Try it: Wherever the word "goblet" shows up in the data, report the line it sits in.

Dataset excerpt:
>>
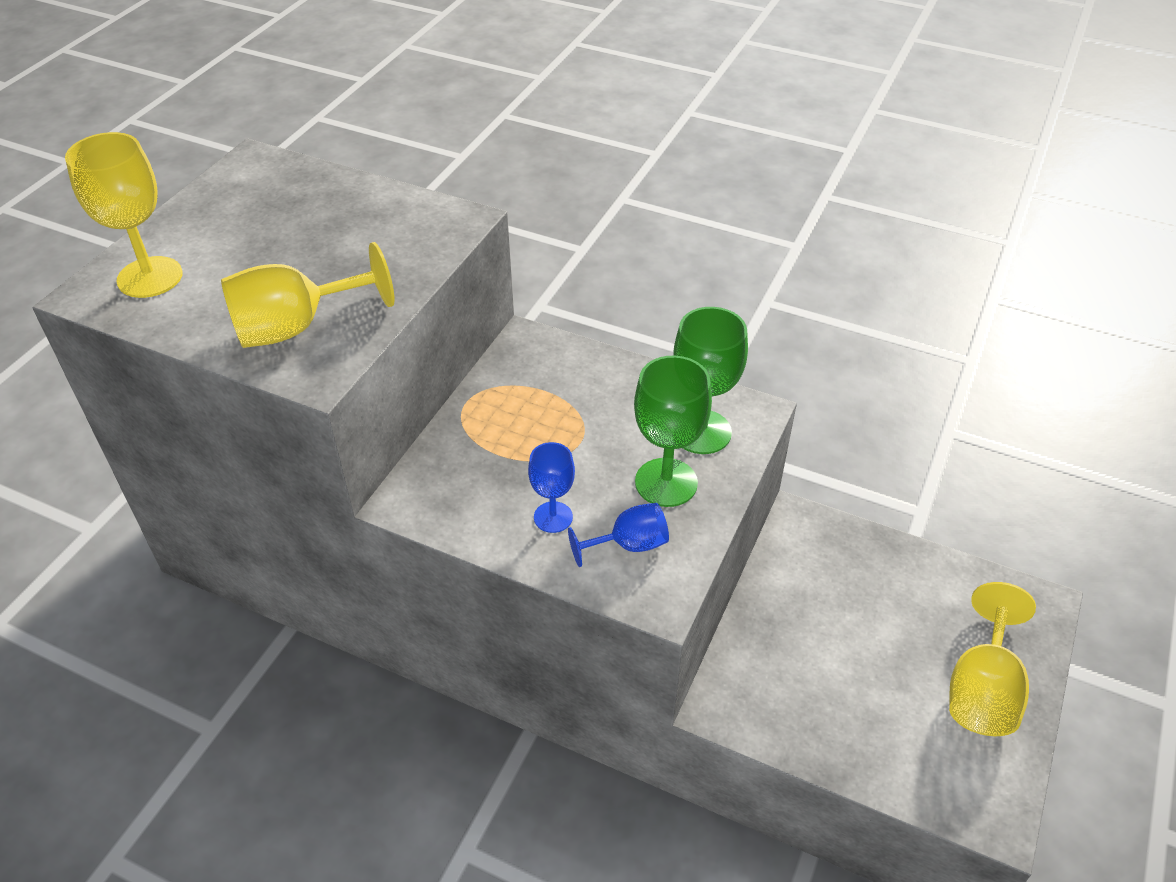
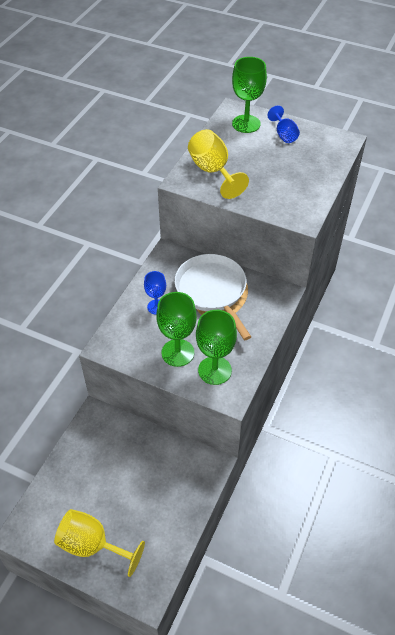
camera: 90 degrees right, 5 degrees up
(150, 277) = (246, 124): yellow goblet -> green goblet
(514, 433) = (212, 290): none -> white pan
(629, 545) = (137, 336): blue goblet -> blue goblet (284, 135)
<<
Response for this exercise:
(150, 277) = (246, 124): yellow goblet -> green goblet
(629, 545) = (137, 336): blue goblet -> blue goblet (284, 135)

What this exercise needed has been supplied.